* What is required
From the entries below, transcribe exactly the lines between the line holding "BT1: 6V (plus" and the line holding "U23: NOR CD4001", inclusive; skip all other lines.

Before-and-after change data
--------------------
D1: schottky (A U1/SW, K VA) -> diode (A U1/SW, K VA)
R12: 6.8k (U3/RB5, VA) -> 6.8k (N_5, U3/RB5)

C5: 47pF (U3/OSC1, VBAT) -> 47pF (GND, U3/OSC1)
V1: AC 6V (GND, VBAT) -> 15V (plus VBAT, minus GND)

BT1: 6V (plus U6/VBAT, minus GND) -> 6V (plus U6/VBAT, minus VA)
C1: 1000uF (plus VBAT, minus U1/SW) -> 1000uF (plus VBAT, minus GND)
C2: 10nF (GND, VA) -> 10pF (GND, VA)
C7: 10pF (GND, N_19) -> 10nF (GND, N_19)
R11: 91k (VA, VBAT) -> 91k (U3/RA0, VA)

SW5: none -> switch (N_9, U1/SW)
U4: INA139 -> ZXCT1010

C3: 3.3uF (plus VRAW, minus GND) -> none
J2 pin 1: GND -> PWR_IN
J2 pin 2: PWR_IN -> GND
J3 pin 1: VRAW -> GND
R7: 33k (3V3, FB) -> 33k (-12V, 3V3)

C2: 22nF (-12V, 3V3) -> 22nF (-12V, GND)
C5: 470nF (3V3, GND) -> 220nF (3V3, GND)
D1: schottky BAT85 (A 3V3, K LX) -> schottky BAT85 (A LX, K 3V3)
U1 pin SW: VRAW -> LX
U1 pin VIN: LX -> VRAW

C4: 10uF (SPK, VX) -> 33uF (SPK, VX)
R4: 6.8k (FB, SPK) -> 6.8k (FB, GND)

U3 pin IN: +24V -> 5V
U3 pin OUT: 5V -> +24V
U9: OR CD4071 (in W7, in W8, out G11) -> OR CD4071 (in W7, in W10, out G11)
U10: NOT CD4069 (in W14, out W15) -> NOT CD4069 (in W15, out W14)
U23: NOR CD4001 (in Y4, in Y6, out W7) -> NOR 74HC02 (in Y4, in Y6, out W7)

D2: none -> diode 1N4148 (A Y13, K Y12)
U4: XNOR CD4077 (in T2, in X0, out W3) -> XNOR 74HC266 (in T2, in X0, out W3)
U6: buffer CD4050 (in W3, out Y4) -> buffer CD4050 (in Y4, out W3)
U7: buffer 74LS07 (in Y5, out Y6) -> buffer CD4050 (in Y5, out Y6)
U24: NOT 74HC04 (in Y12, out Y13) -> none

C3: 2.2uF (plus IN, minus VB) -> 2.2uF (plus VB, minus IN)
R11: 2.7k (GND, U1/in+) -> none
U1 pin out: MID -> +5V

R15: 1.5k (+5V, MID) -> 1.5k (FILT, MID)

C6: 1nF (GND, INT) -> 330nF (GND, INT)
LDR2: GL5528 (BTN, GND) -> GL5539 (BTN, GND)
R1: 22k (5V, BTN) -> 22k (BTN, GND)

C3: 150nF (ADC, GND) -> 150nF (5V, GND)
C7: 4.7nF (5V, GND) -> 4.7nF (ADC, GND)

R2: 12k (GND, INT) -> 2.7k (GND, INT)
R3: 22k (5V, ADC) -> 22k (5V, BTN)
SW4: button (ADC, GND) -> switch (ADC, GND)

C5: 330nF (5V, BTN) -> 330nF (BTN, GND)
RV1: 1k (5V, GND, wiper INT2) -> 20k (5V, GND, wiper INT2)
--------------------
* Expected output
BT1: 6V (plus U6/VBAT, minus GND) -> 6V (plus U6/VBAT, minus VA)
C1: 1000uF (plus VBAT, minus U1/SW) -> 1000uF (plus VBAT, minus GND)
C2: 10nF (GND, VA) -> 10pF (GND, VA)
C7: 10pF (GND, N_19) -> 10nF (GND, N_19)
R11: 91k (VA, VBAT) -> 91k (U3/RA0, VA)

SW5: none -> switch (N_9, U1/SW)
U4: INA139 -> ZXCT1010

C3: 3.3uF (plus VRAW, minus GND) -> none
J2 pin 1: GND -> PWR_IN
J2 pin 2: PWR_IN -> GND
J3 pin 1: VRAW -> GND
R7: 33k (3V3, FB) -> 33k (-12V, 3V3)

C2: 22nF (-12V, 3V3) -> 22nF (-12V, GND)
C5: 470nF (3V3, GND) -> 220nF (3V3, GND)
D1: schottky BAT85 (A 3V3, K LX) -> schottky BAT85 (A LX, K 3V3)
U1 pin SW: VRAW -> LX
U1 pin VIN: LX -> VRAW

C4: 10uF (SPK, VX) -> 33uF (SPK, VX)
R4: 6.8k (FB, SPK) -> 6.8k (FB, GND)

U3 pin IN: +24V -> 5V
U3 pin OUT: 5V -> +24V
U9: OR CD4071 (in W7, in W8, out G11) -> OR CD4071 (in W7, in W10, out G11)
U10: NOT CD4069 (in W14, out W15) -> NOT CD4069 (in W15, out W14)
U23: NOR CD4001 (in Y4, in Y6, out W7) -> NOR 74HC02 (in Y4, in Y6, out W7)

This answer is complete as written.